- [Work instructions]: After locating the line with "(605, 532) = (156, 276): yellow" below, output it and each following line exactly, stopping after the line with "(547, 140) = (237, 156): none". No pictures.

[Scene comparison data]
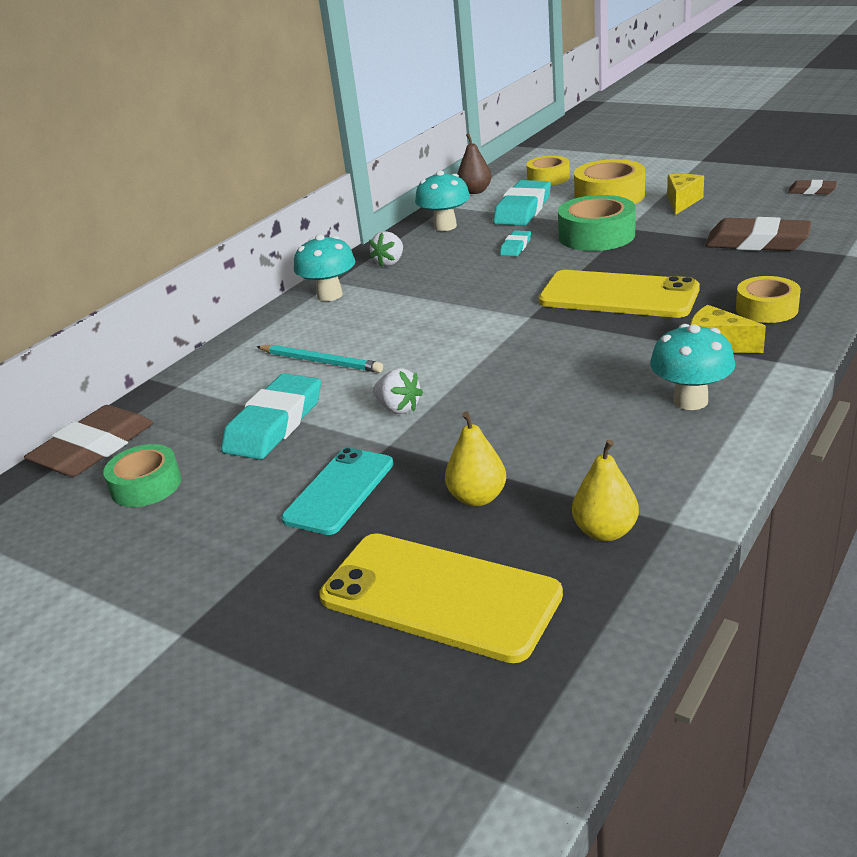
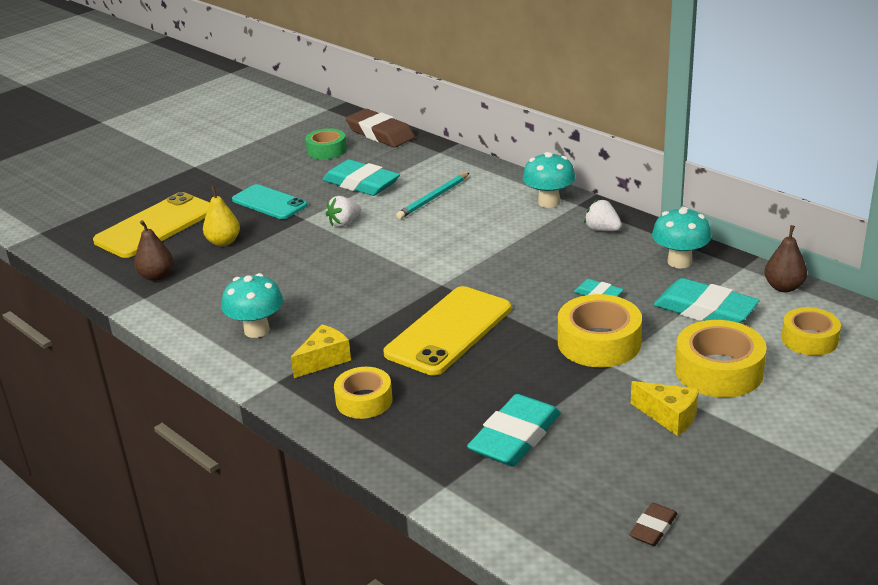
camera: 100 degrees right, 0 degrees up
(596, 235) = (599, 342): green tape -> yellow tape
(605, 532) = (156, 276): yellow pear -> brown pear
(757, 242) = (515, 437): brown eraser -> turquoise eraser

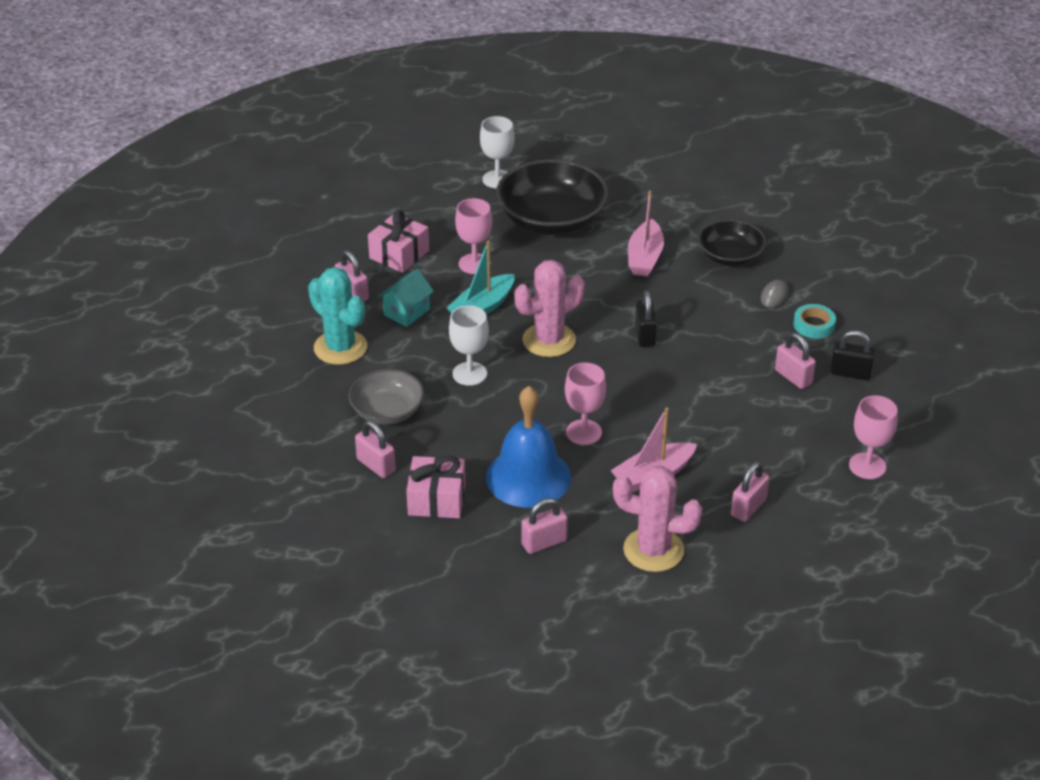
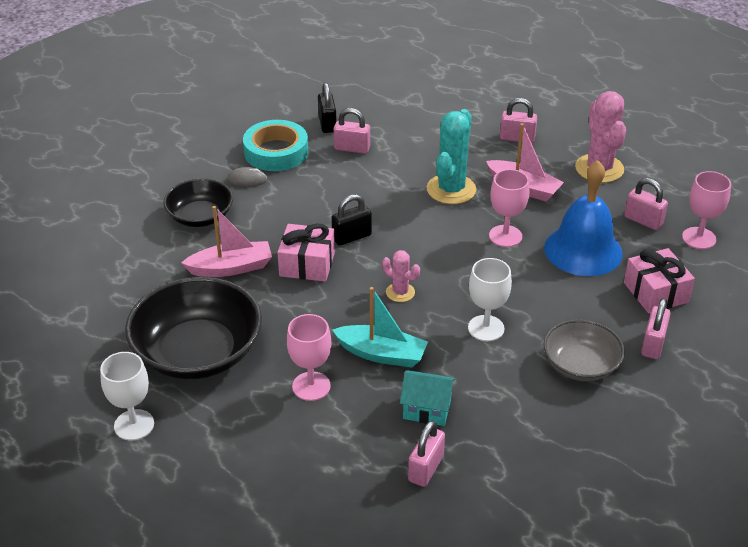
camera: 115 degrees left, 0 degrees up
(340, 348) = (520, 439): turquoise cactus -> turquoise cactus (451, 189)
(399, 254) = (330, 457): pink gift -> pink gift (307, 264)
(549, 340) = (400, 292): pink cactus -> pink cactus, size x0.53
(793, 377) = (352, 148): pink padlock -> pink padlock turned 75 degrees clockwise
(814, 325) = (276, 152): turquoise tape -> turquoise tape, size x1.73
(867, 466) = (429, 99): pink goblet -> pink goblet (699, 238)

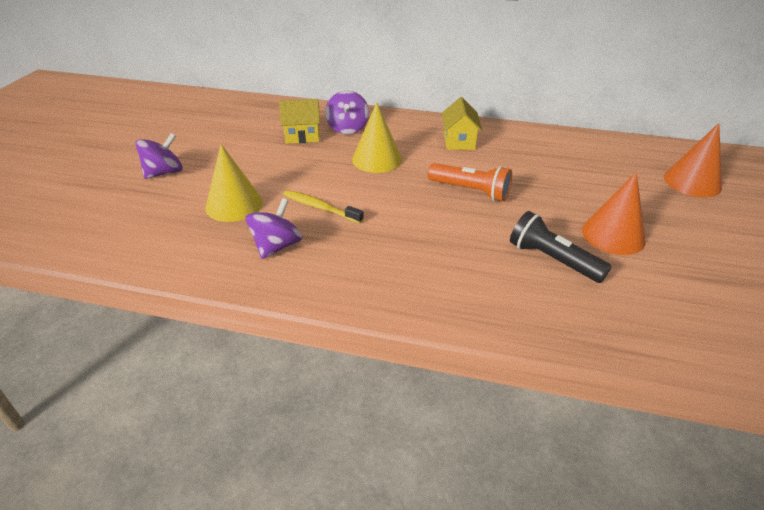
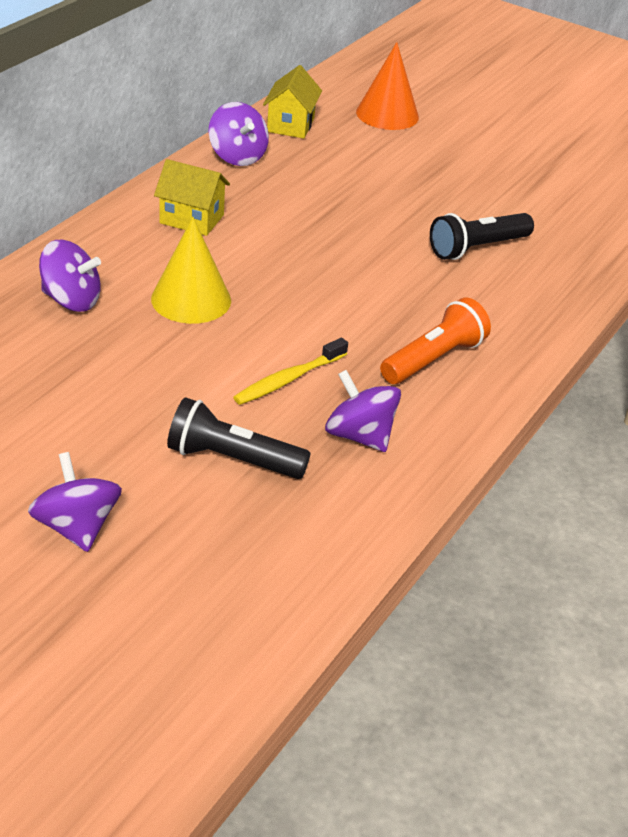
camera: 75 degrees left, 0 degrees up
(234, 204) = (232, 459): yellow cone -> black flashlight
(302, 136) = (61, 351): yellow house -> yellow house (290, 125)
(470, 191) = (320, 252): orange flashlight -> orange flashlight (434, 359)
(547, 140) = (237, 156): none -> purple spinning top
(613, 235) = (454, 198): orange cone -> none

- [Result]:
(605, 532) = (156, 276): yellow pear -> brown pear
(757, 242) = (515, 437): brown eraser -> turquoise eraser

camera: 115 degrees left, 0 degrees up
(340, 348) = (520, 439): turquoise cactus -> turquoise cactus (451, 189)
(399, 254) = (330, 457): pink gift -> pink gift (307, 264)
(549, 340) = (400, 292): pink cactus -> pink cactus, size x0.53
(793, 377) = (352, 148): pink padlock -> pink padlock turned 75 degrees clockwise
(814, 325) = (276, 152): turquoise tape -> turquoise tape, size x1.73
(867, 466) = (429, 99): pink goblet -> pink goblet (699, 238)

camera: 75 degrees left, 0 degrees up
(234, 204) = (232, 459): yellow cone -> black flashlight
(302, 136) = (61, 351): yellow house -> yellow house (290, 125)
(470, 191) = (320, 252): orange flashlight -> orange flashlight (434, 359)
(547, 140) = (237, 156): none -> purple spinning top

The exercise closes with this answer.